§ **RECORD EXCERPTS**:
BEGIN
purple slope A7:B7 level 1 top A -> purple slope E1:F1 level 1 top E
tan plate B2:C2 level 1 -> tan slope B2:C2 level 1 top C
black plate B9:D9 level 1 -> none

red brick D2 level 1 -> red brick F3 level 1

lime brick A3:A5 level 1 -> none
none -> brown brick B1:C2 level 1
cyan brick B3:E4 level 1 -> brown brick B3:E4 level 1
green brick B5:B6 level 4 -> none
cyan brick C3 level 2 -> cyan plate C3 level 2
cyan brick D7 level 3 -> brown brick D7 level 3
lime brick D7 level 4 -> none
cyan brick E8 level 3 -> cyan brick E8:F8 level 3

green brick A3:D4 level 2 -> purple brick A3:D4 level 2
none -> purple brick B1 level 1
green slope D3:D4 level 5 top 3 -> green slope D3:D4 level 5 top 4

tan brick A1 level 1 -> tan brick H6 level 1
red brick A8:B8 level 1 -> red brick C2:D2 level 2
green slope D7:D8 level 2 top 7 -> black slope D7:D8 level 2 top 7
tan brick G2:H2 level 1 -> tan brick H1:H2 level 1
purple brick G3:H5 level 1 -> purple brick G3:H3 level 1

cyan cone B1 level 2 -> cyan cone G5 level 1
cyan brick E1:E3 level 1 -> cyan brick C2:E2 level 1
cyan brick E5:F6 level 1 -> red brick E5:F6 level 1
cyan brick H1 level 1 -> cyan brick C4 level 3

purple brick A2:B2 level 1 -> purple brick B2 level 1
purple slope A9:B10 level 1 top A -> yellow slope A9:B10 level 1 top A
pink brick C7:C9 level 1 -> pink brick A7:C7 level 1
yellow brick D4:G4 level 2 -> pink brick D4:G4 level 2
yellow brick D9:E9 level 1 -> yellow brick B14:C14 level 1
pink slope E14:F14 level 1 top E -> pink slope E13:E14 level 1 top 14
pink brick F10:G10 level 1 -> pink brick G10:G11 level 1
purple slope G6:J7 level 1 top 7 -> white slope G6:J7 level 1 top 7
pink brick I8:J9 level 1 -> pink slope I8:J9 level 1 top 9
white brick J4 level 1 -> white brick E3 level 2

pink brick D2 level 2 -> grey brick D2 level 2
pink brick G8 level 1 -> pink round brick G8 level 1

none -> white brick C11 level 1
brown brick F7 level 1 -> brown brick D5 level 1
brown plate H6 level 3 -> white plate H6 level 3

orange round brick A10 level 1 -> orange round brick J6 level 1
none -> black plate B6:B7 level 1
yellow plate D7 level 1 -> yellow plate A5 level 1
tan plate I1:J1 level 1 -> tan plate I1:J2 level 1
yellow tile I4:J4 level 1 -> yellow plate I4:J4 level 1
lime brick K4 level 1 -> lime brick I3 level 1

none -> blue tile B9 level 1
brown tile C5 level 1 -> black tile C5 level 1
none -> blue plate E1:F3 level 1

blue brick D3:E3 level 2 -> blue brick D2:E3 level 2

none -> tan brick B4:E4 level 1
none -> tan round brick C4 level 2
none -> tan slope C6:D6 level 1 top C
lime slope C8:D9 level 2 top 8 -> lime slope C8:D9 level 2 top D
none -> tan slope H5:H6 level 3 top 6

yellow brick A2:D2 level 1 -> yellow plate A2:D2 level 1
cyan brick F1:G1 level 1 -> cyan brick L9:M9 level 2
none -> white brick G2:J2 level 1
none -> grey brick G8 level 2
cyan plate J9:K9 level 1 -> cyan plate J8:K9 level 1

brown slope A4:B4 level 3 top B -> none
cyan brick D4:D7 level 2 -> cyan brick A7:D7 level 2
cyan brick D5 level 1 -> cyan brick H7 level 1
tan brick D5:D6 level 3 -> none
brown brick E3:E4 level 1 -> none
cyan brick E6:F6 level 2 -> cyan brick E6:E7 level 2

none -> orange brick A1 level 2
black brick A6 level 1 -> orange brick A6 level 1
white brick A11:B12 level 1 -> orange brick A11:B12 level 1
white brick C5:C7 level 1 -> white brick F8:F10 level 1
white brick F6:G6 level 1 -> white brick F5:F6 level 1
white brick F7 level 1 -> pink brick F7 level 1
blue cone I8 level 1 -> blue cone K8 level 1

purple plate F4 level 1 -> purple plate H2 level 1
END
§ **INSTRUCTIONS FOR THE TASK**:
Reproduce only the lines running from the one with "cyan brick D5" through the final line of the listing above, both ends included.

§ **OUTPUT FOR THIS TASK**:
cyan brick D5 level 1 -> cyan brick H7 level 1
tan brick D5:D6 level 3 -> none
brown brick E3:E4 level 1 -> none
cyan brick E6:F6 level 2 -> cyan brick E6:E7 level 2

none -> orange brick A1 level 2
black brick A6 level 1 -> orange brick A6 level 1
white brick A11:B12 level 1 -> orange brick A11:B12 level 1
white brick C5:C7 level 1 -> white brick F8:F10 level 1
white brick F6:G6 level 1 -> white brick F5:F6 level 1
white brick F7 level 1 -> pink brick F7 level 1
blue cone I8 level 1 -> blue cone K8 level 1

purple plate F4 level 1 -> purple plate H2 level 1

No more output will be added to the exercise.